_BRIEF_:
These entries are to be retyped in full, word for word.

....................

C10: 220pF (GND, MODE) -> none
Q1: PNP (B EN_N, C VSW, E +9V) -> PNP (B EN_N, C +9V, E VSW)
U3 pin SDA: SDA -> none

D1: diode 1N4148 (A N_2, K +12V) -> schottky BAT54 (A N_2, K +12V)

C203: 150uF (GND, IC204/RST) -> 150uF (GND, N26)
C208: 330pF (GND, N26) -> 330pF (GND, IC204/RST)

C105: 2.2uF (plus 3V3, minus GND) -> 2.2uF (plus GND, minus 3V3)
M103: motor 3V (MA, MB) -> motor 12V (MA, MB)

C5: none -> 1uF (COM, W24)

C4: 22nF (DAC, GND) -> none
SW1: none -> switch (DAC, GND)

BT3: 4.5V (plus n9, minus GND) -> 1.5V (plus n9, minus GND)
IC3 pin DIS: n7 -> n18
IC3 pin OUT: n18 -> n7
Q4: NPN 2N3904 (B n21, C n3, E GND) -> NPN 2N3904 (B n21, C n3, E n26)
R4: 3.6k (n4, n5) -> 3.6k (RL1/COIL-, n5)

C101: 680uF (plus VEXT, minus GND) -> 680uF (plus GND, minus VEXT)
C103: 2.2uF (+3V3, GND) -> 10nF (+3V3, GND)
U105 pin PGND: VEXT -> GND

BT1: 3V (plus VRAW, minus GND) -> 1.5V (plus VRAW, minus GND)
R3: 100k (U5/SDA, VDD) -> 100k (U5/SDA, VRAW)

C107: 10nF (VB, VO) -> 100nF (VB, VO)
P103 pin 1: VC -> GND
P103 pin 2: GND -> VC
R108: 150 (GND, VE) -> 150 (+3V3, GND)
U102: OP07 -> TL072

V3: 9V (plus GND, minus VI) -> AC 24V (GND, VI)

....................

_TASK RESULT_:
C10: 220pF (GND, MODE) -> none
Q1: PNP (B EN_N, C VSW, E +9V) -> PNP (B EN_N, C +9V, E VSW)
U3 pin SDA: SDA -> none

D1: diode 1N4148 (A N_2, K +12V) -> schottky BAT54 (A N_2, K +12V)

C203: 150uF (GND, IC204/RST) -> 150uF (GND, N26)
C208: 330pF (GND, N26) -> 330pF (GND, IC204/RST)

C105: 2.2uF (plus 3V3, minus GND) -> 2.2uF (plus GND, minus 3V3)
M103: motor 3V (MA, MB) -> motor 12V (MA, MB)

C5: none -> 1uF (COM, W24)

C4: 22nF (DAC, GND) -> none
SW1: none -> switch (DAC, GND)

BT3: 4.5V (plus n9, minus GND) -> 1.5V (plus n9, minus GND)
IC3 pin DIS: n7 -> n18
IC3 pin OUT: n18 -> n7
Q4: NPN 2N3904 (B n21, C n3, E GND) -> NPN 2N3904 (B n21, C n3, E n26)
R4: 3.6k (n4, n5) -> 3.6k (RL1/COIL-, n5)

C101: 680uF (plus VEXT, minus GND) -> 680uF (plus GND, minus VEXT)
C103: 2.2uF (+3V3, GND) -> 10nF (+3V3, GND)
U105 pin PGND: VEXT -> GND

BT1: 3V (plus VRAW, minus GND) -> 1.5V (plus VRAW, minus GND)
R3: 100k (U5/SDA, VDD) -> 100k (U5/SDA, VRAW)

C107: 10nF (VB, VO) -> 100nF (VB, VO)
P103 pin 1: VC -> GND
P103 pin 2: GND -> VC
R108: 150 (GND, VE) -> 150 (+3V3, GND)
U102: OP07 -> TL072

V3: 9V (plus GND, minus VI) -> AC 24V (GND, VI)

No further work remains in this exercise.